## ASSIGNED TASK
Please reproduce all entries word for word and omit their pictures.

==*==

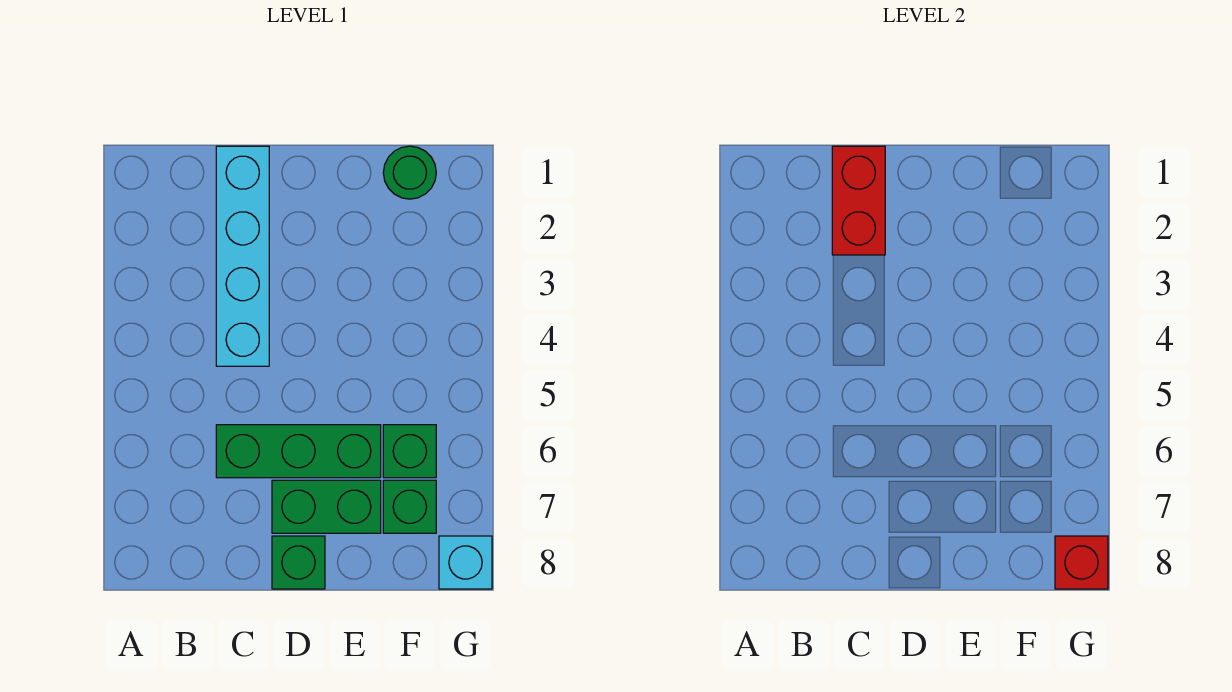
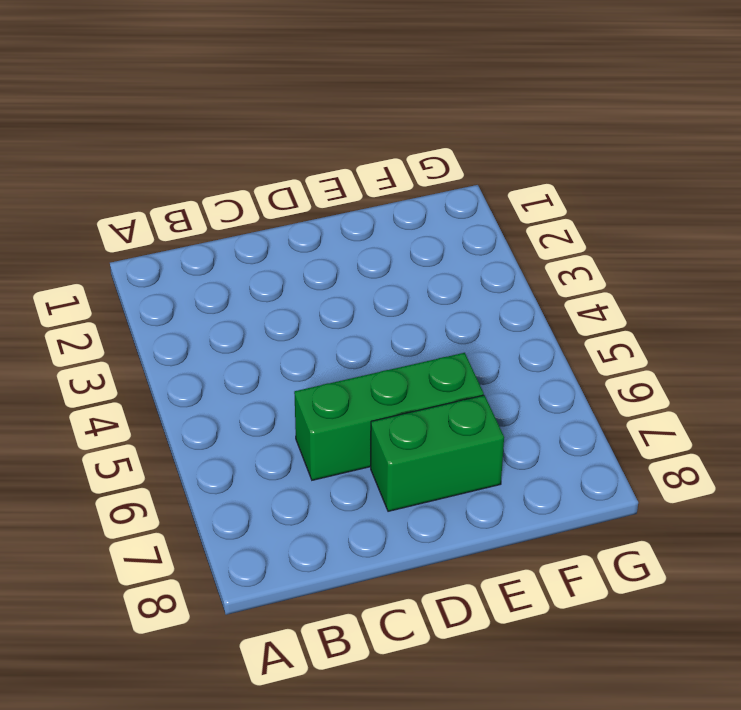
none -> cyan brick C1:C4 level 1
none -> green brick D8 level 1

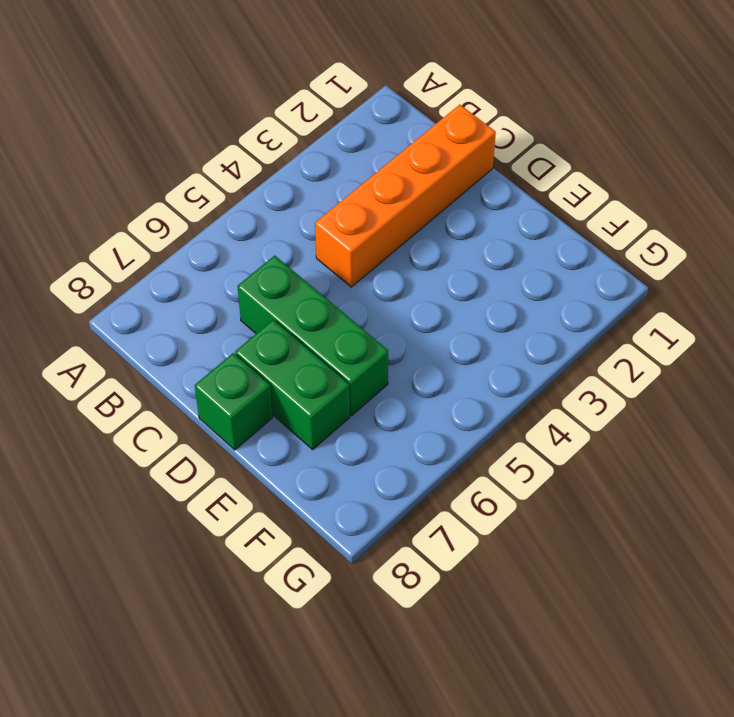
orange brick C1:C4 level 1 -> cyan brick C1:C4 level 1
none -> green round brick F1 level 1
none -> green brick F6 level 1

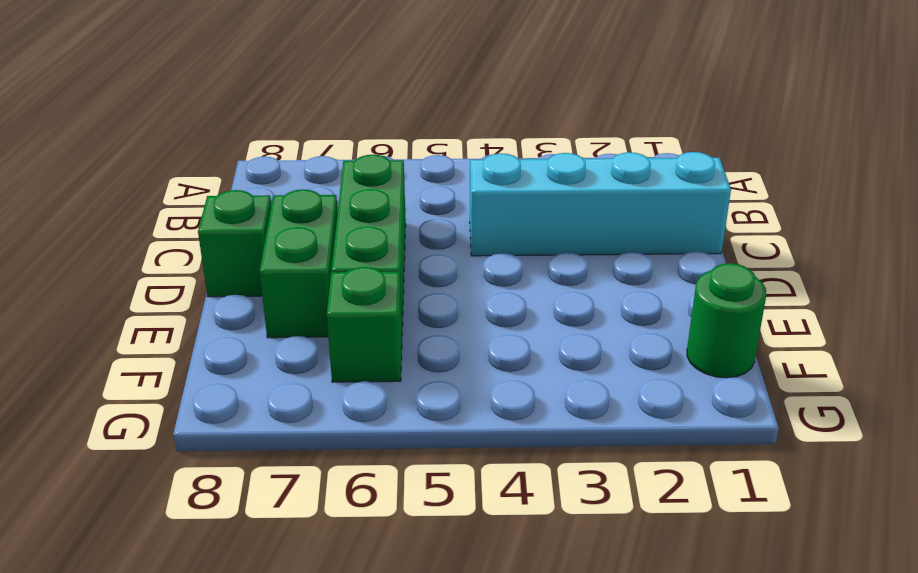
none -> green brick F7 level 1
none -> cyan brick G8 level 1

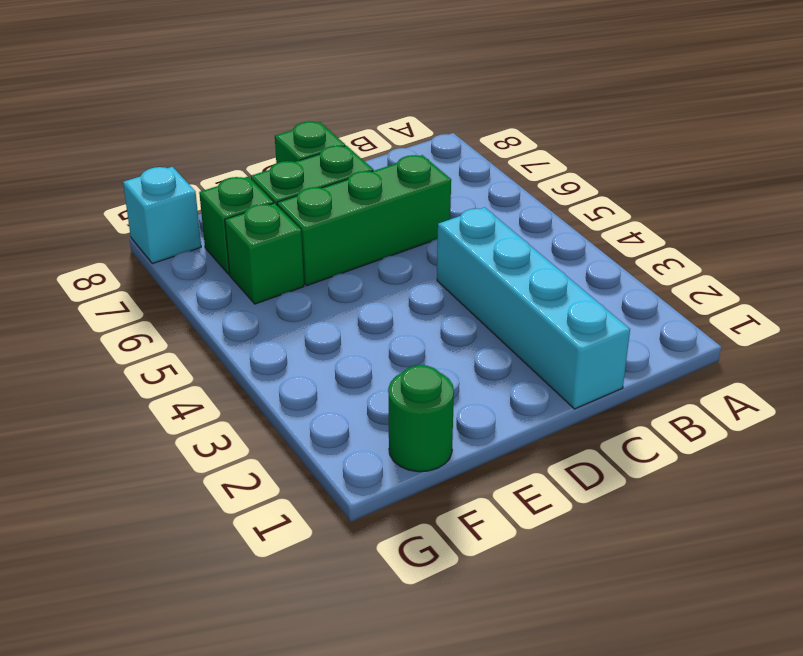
none -> red brick C1:C2 level 2
none -> red brick G8 level 2

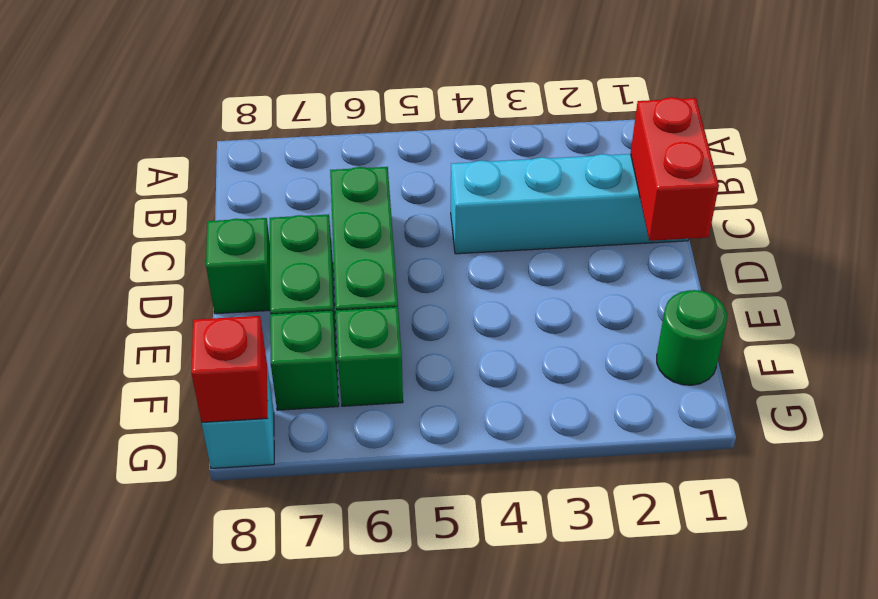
red brick C1:D1 level 2 -> red brick C1:C2 level 2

==*==

## SOLUTION TO THIS TASK
none -> cyan brick C1:C4 level 1
none -> green brick D8 level 1

orange brick C1:C4 level 1 -> cyan brick C1:C4 level 1
none -> green round brick F1 level 1
none -> green brick F6 level 1

none -> green brick F7 level 1
none -> cyan brick G8 level 1

none -> red brick C1:C2 level 2
none -> red brick G8 level 2

red brick C1:D1 level 2 -> red brick C1:C2 level 2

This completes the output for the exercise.